* EXERCISE DIRECTIONS:
Output each record verbatim, with pictures left out.

[Scene comparison data]

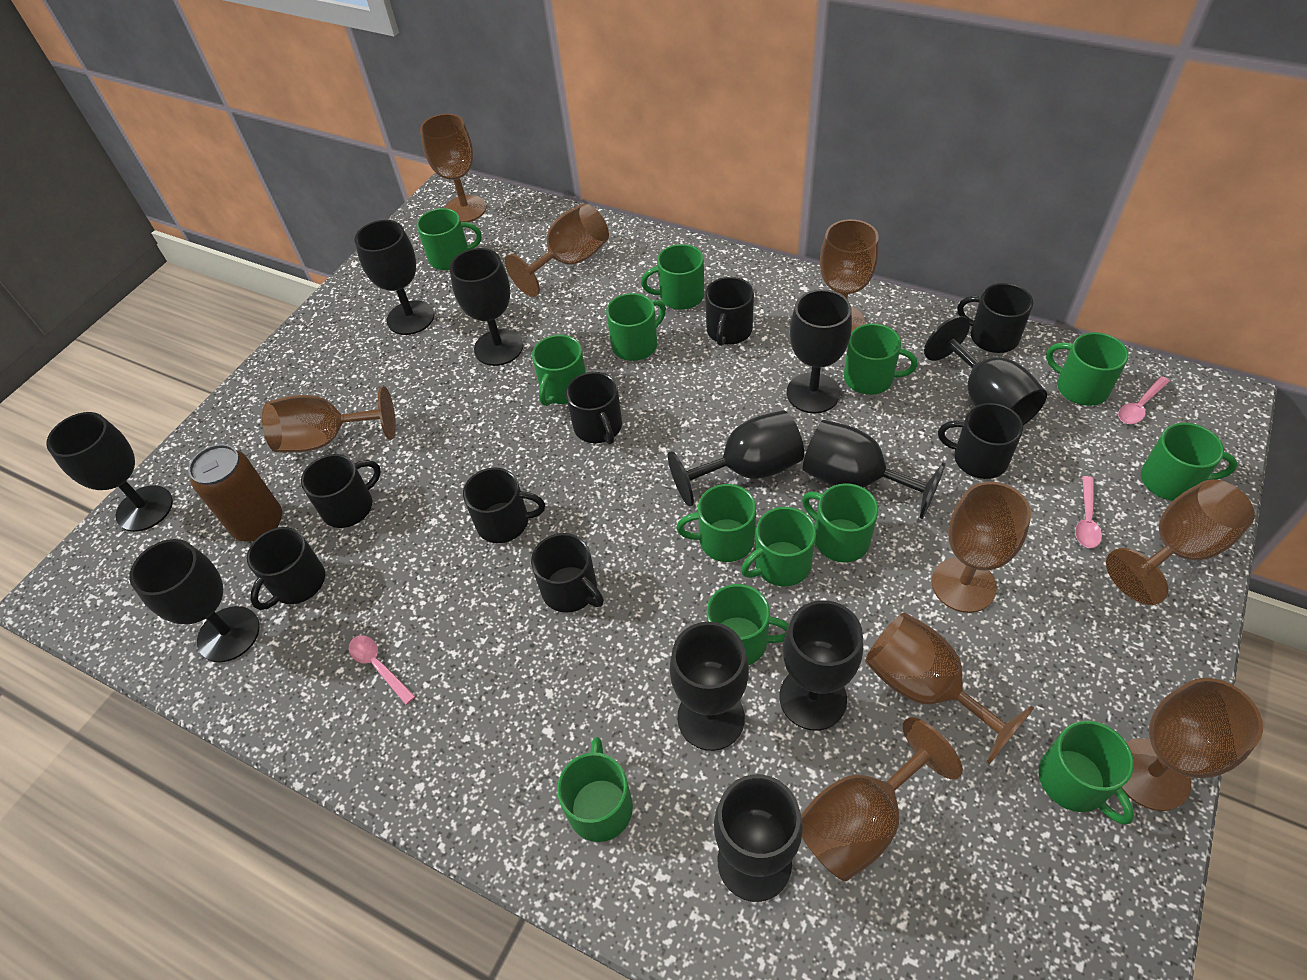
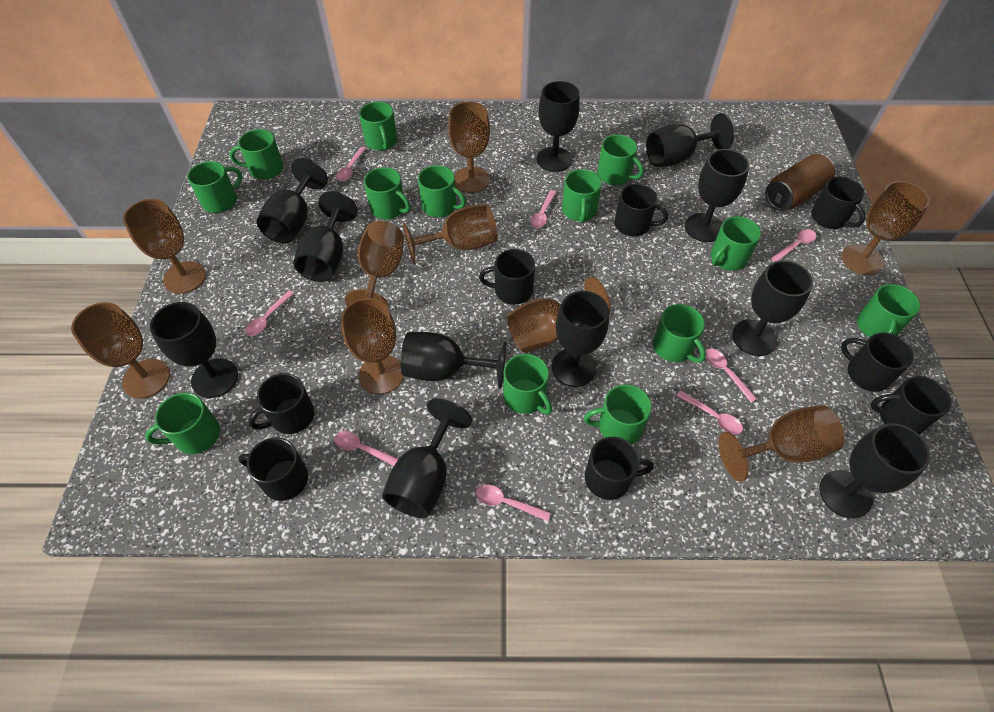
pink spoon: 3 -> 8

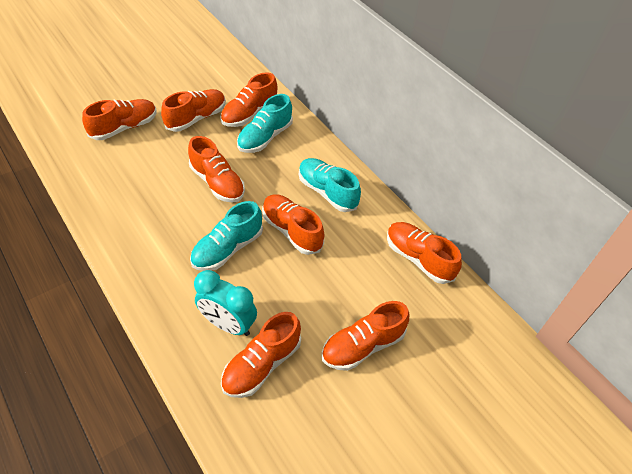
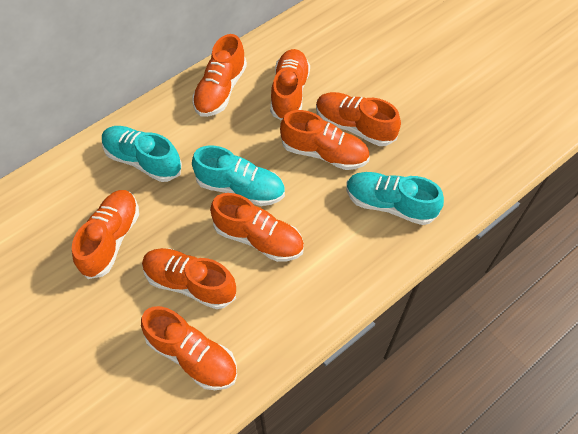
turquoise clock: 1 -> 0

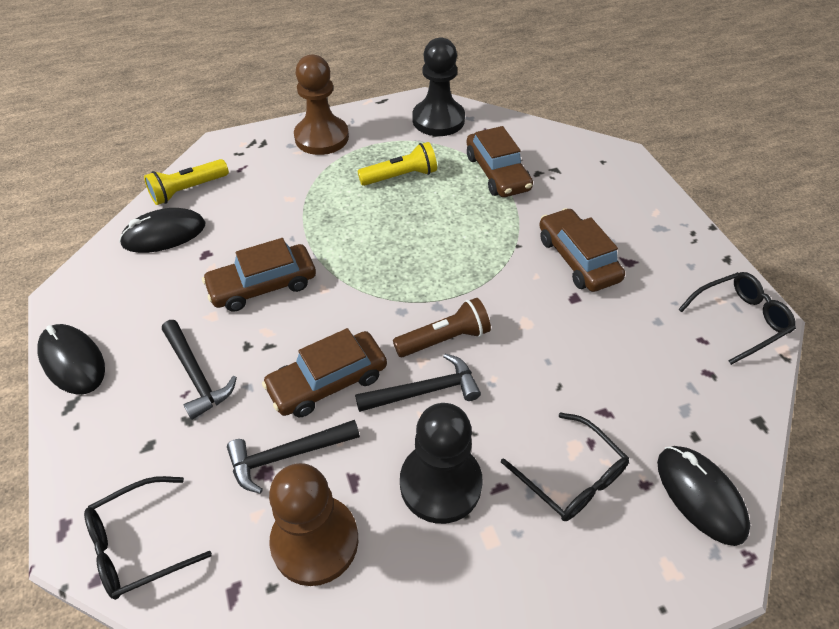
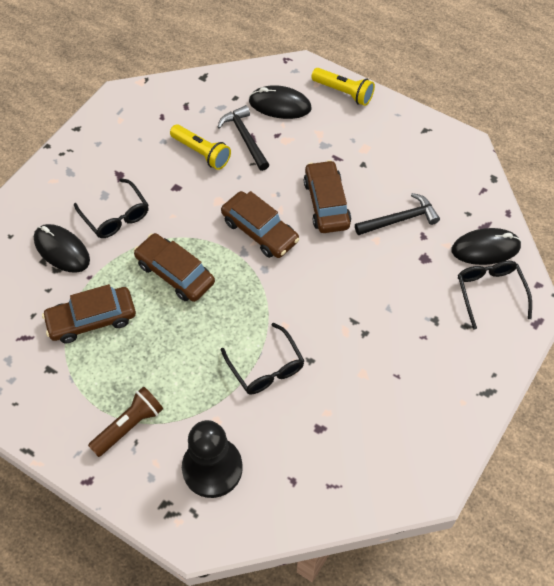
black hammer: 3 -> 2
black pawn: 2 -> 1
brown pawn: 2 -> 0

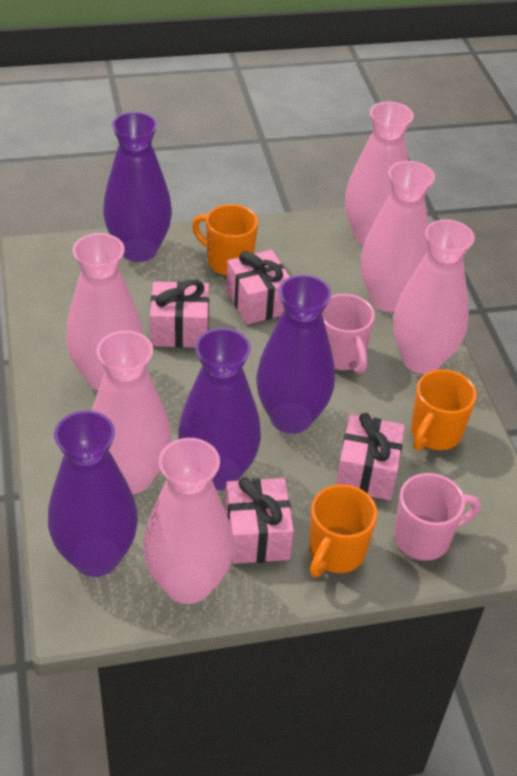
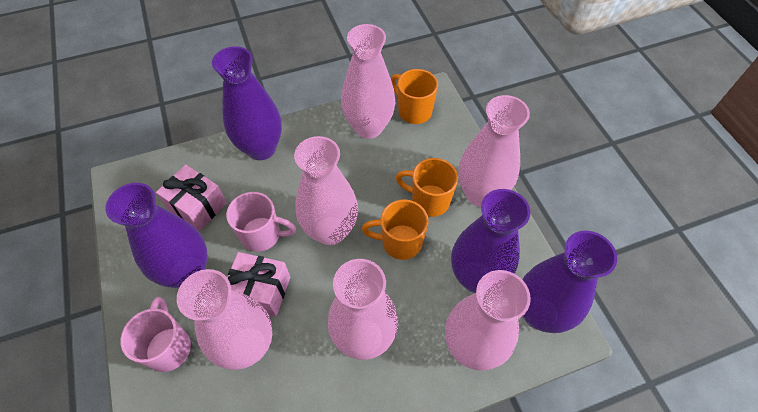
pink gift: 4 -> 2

* PROBLEM SOLUTION:
pink spoon: 3 -> 8

turquoise clock: 1 -> 0

black hammer: 3 -> 2
black pawn: 2 -> 1
brown pawn: 2 -> 0

pink gift: 4 -> 2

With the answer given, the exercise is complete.